Reproduce all of the data below, substituting "position" for every occurrence of "location" and keeping everything else the same. Leave the pictures out.

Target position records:
** BEGIN **
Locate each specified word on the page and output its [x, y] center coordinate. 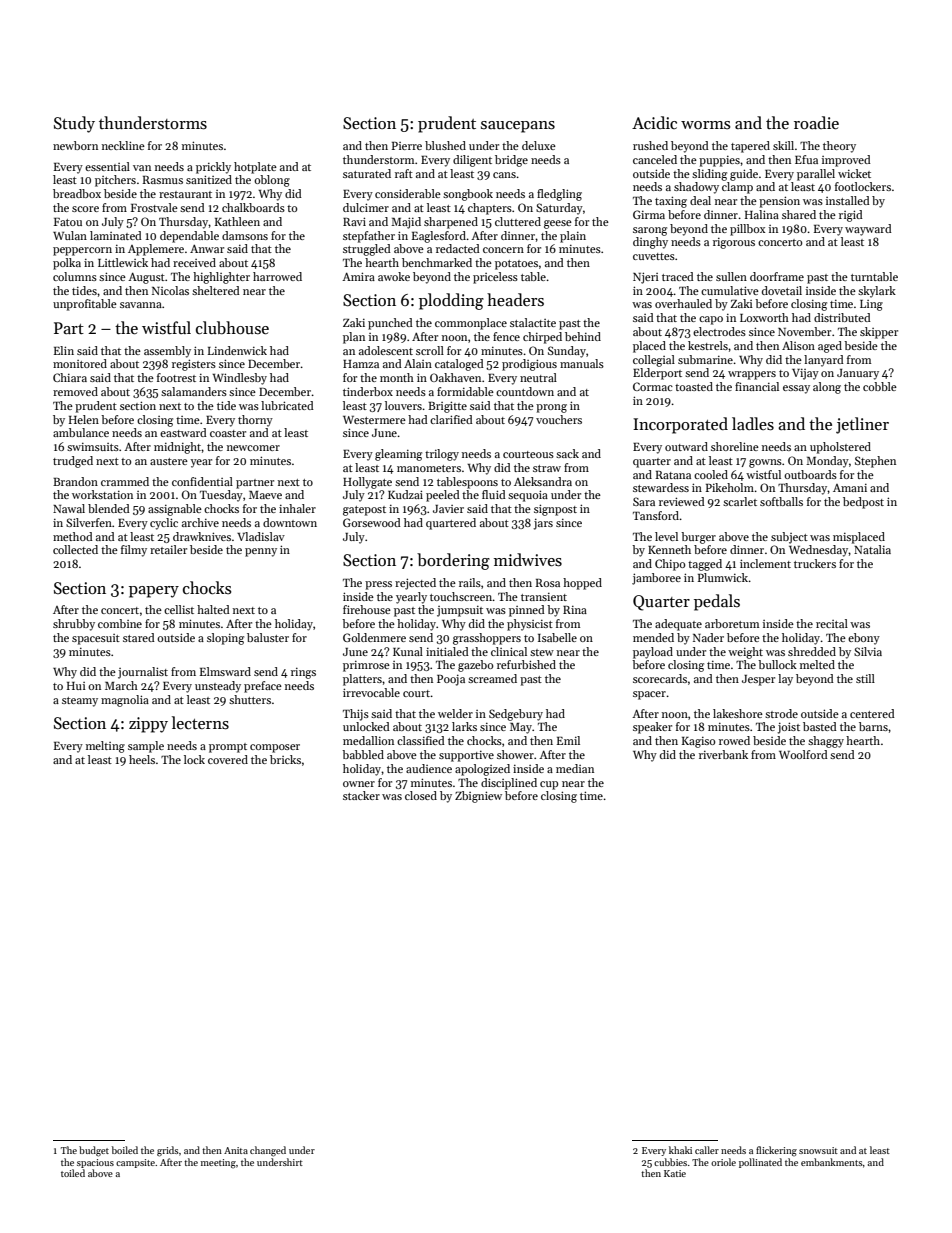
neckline [123, 145]
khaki [680, 1150]
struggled [367, 250]
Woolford [803, 754]
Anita [236, 1150]
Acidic [654, 122]
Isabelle [557, 637]
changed [268, 1151]
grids [168, 1151]
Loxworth [764, 317]
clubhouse [232, 327]
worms [705, 125]
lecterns [200, 723]
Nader [708, 637]
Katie [675, 1173]
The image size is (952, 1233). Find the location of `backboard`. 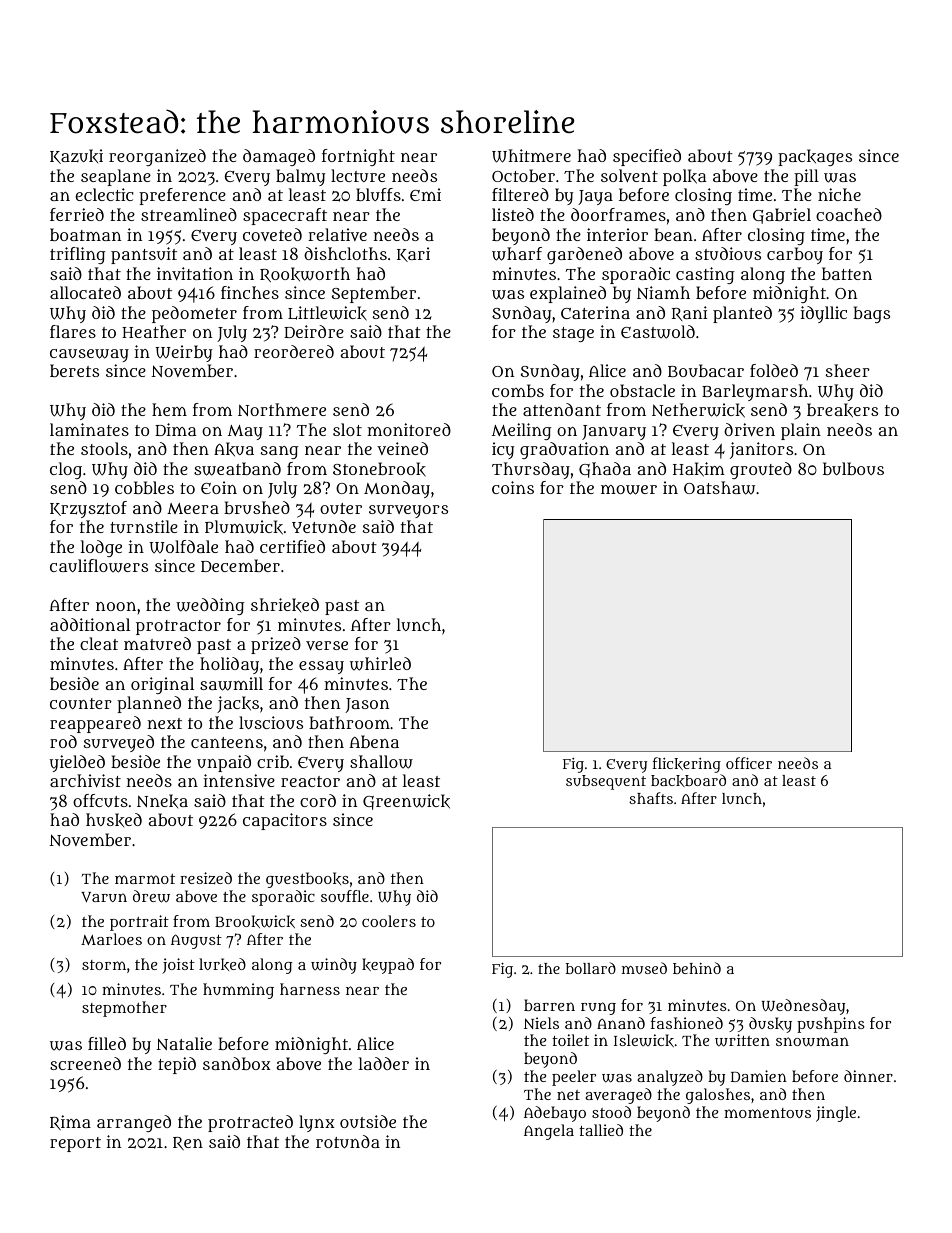

backboard is located at coordinates (688, 780).
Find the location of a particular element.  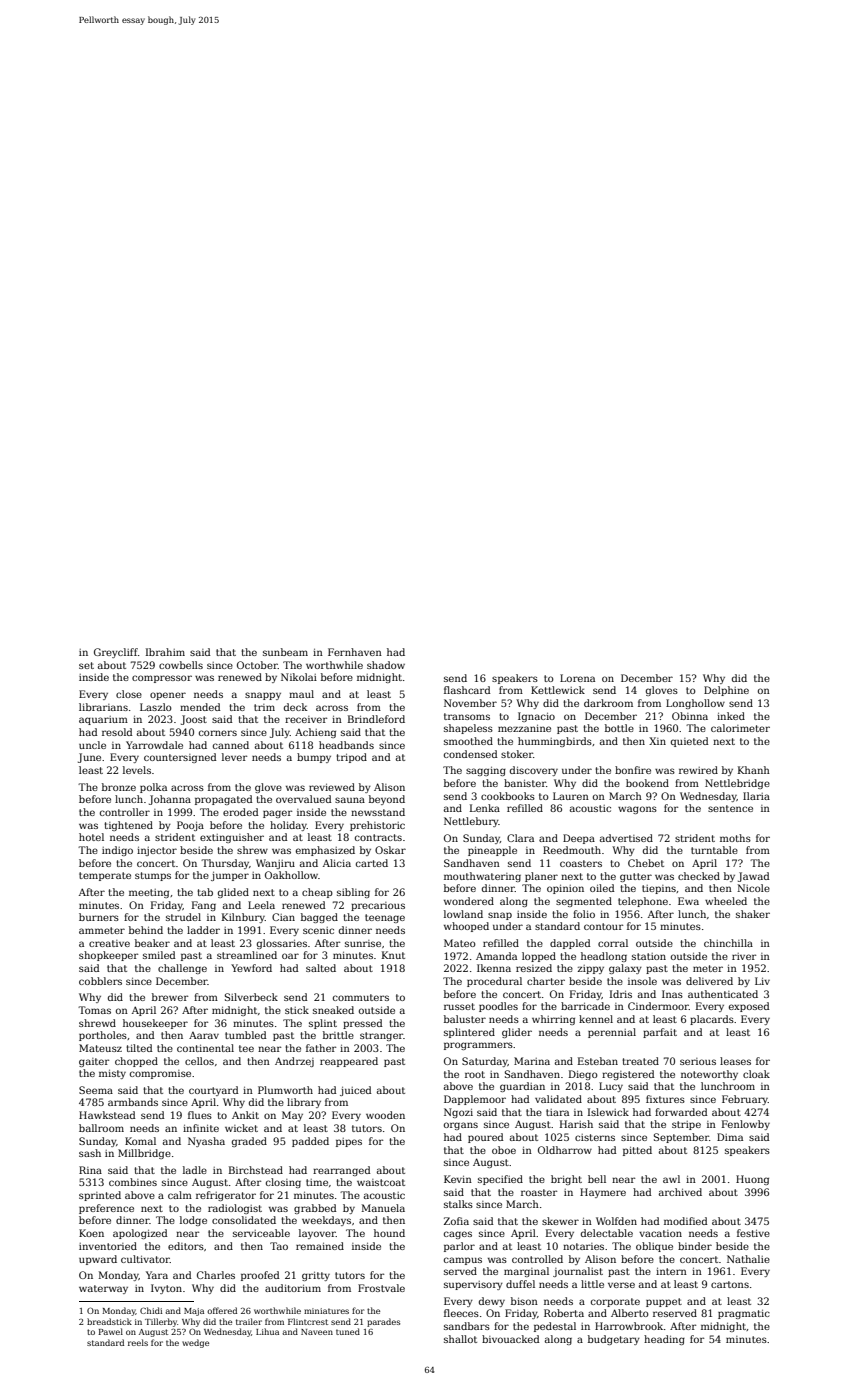

shallot is located at coordinates (460, 1339).
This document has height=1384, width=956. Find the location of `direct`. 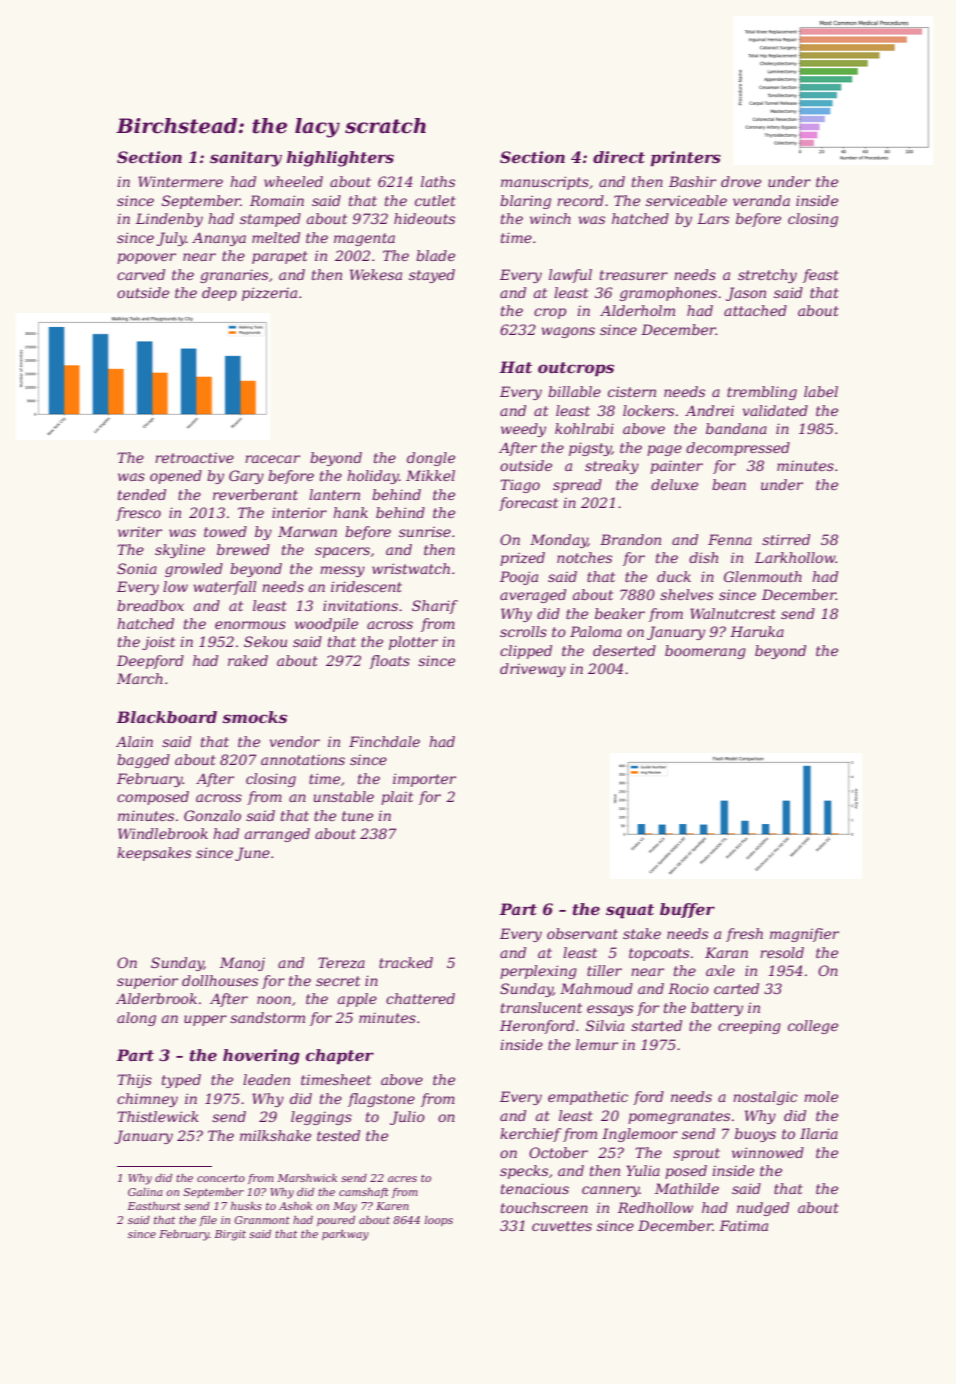

direct is located at coordinates (619, 157).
** END **
SOLUTION FOR THIS TASK >>
Locate each specified word on the page and output its [x, y] center coordinate. 
neckline [123, 145]
khaki [680, 1150]
struggled [367, 250]
Woolford [803, 754]
Anita [236, 1150]
Acidic [654, 122]
Isabelle [557, 637]
changed [268, 1151]
grids [168, 1151]
Loxworth [764, 317]
clubhouse [232, 327]
worms [705, 125]
lecterns [200, 723]
Nader [708, 637]
Katie [675, 1173]
The image size is (952, 1233). Find the position of `backboard`. 

backboard is located at coordinates (688, 780).
Find the position of a particular element.  

shallot is located at coordinates (460, 1339).
This document has height=1384, width=956. Find the position of `direct`. 

direct is located at coordinates (619, 157).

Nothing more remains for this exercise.